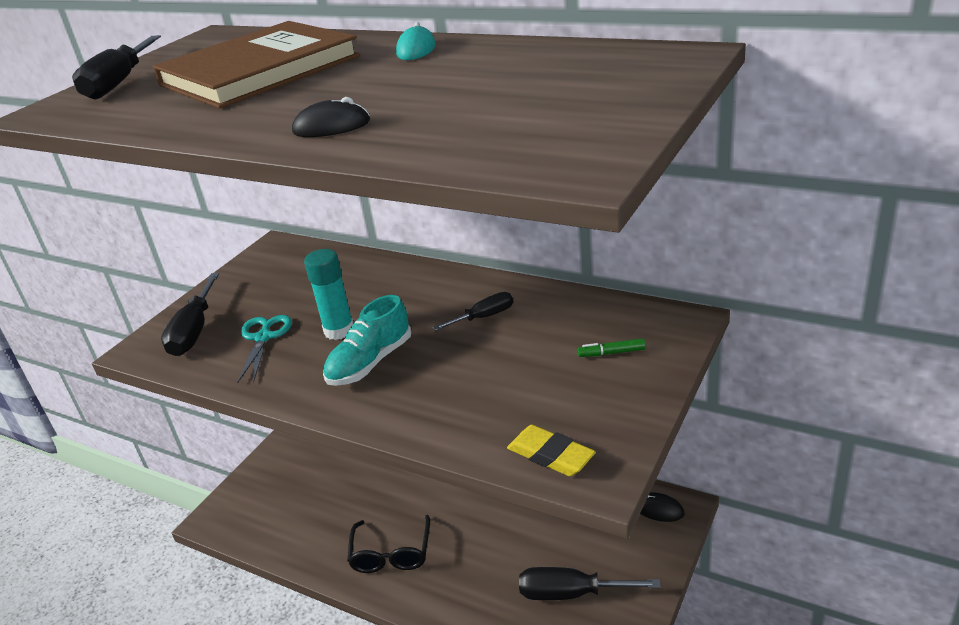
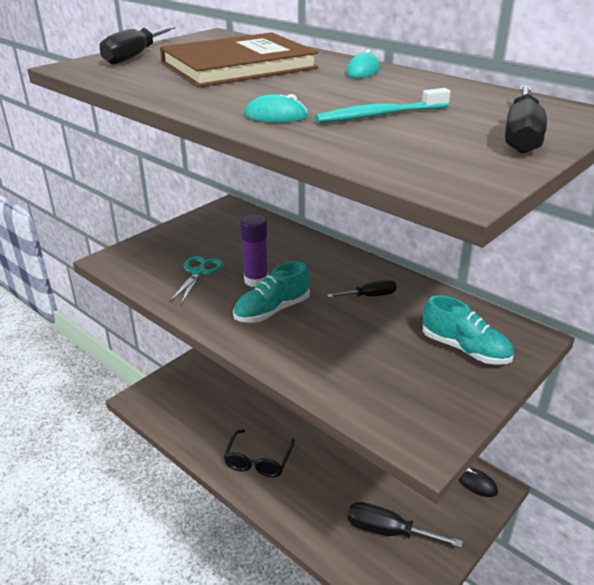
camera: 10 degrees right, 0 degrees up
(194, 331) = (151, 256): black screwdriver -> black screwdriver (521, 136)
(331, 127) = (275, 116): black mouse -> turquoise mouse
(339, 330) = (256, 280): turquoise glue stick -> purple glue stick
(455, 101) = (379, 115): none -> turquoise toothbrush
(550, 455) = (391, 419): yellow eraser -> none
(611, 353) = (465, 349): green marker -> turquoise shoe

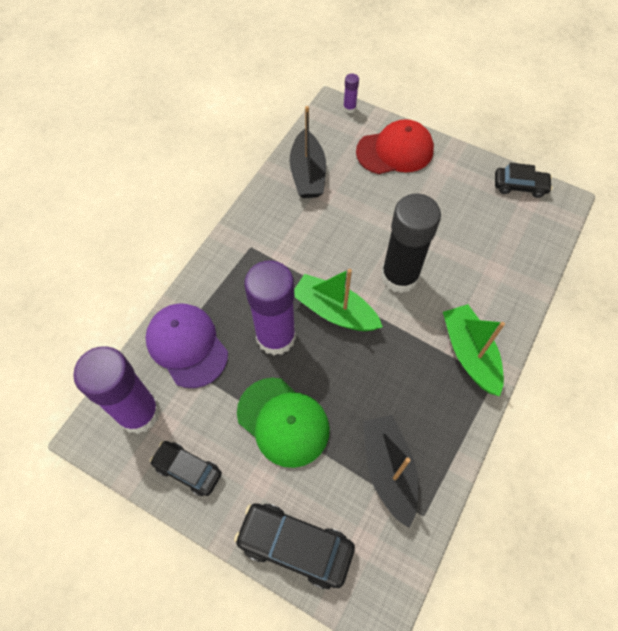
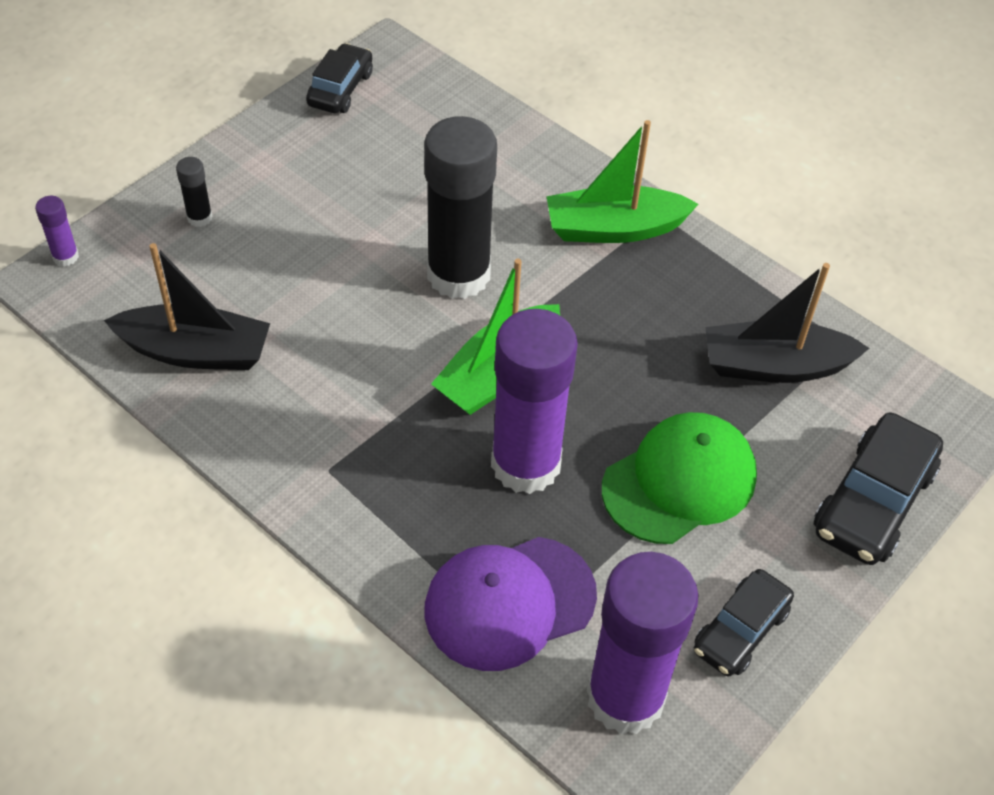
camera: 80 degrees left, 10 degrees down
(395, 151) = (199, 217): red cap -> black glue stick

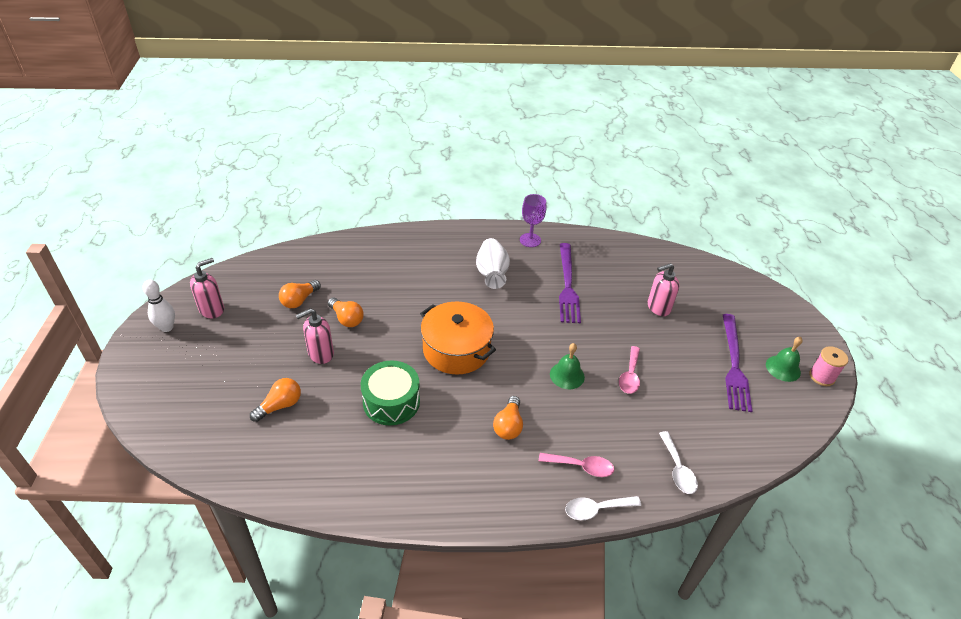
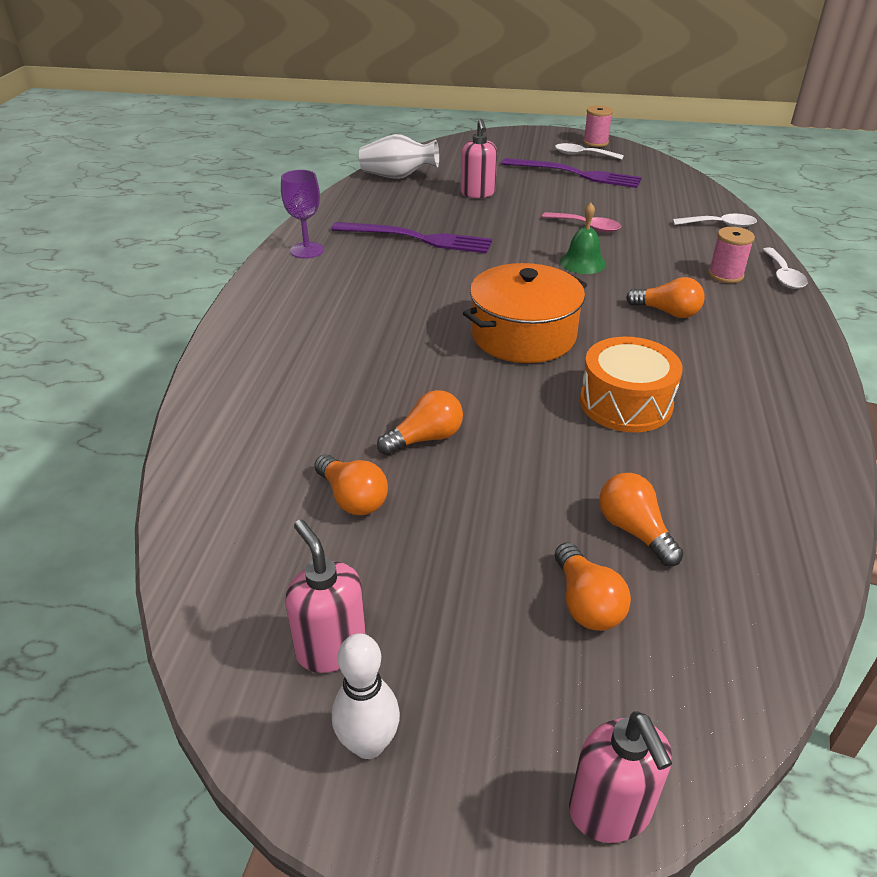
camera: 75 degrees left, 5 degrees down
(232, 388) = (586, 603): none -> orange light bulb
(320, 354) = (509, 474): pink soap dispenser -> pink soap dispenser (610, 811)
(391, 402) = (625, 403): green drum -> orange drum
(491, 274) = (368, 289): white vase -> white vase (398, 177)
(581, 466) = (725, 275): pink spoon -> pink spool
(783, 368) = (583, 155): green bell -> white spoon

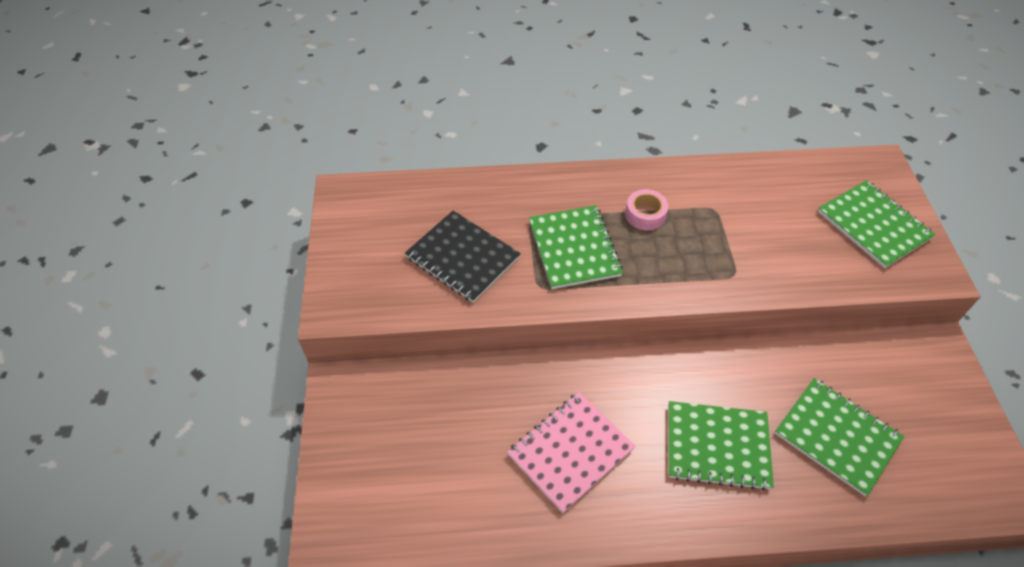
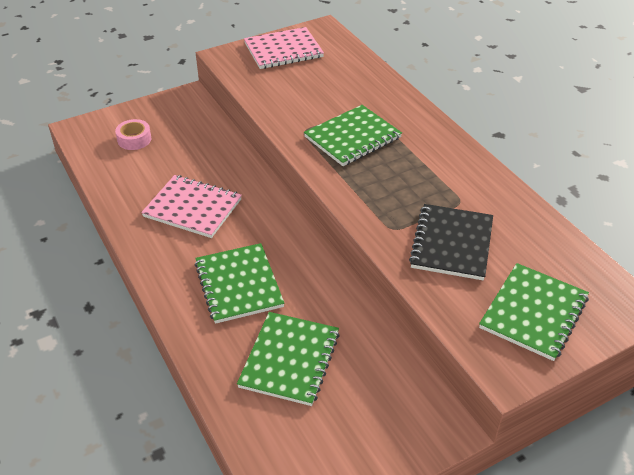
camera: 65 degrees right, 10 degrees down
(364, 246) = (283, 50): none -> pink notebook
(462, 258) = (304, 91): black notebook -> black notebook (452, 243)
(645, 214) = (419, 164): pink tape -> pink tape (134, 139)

::::::::

● TASK INSTRUCTIONS:
Each entry above should come back word for word, and no picture should come with it.

● SOLUTION FOR THIS TASK:
camera: 10 degrees right, 0 degrees up
(194, 331) = (151, 256): black screwdriver -> black screwdriver (521, 136)
(331, 127) = (275, 116): black mouse -> turquoise mouse
(339, 330) = (256, 280): turquoise glue stick -> purple glue stick
(455, 101) = (379, 115): none -> turquoise toothbrush
(550, 455) = (391, 419): yellow eraser -> none
(611, 353) = (465, 349): green marker -> turquoise shoe

camera: 80 degrees left, 10 degrees down
(395, 151) = (199, 217): red cap -> black glue stick

camera: 75 degrees left, 5 degrees down
(232, 388) = (586, 603): none -> orange light bulb
(320, 354) = (509, 474): pink soap dispenser -> pink soap dispenser (610, 811)
(391, 402) = (625, 403): green drum -> orange drum
(491, 274) = (368, 289): white vase -> white vase (398, 177)
(581, 466) = (725, 275): pink spoon -> pink spool
(783, 368) = (583, 155): green bell -> white spoon

camera: 65 degrees right, 10 degrees down
(364, 246) = (283, 50): none -> pink notebook
(462, 258) = (304, 91): black notebook -> black notebook (452, 243)
(645, 214) = (419, 164): pink tape -> pink tape (134, 139)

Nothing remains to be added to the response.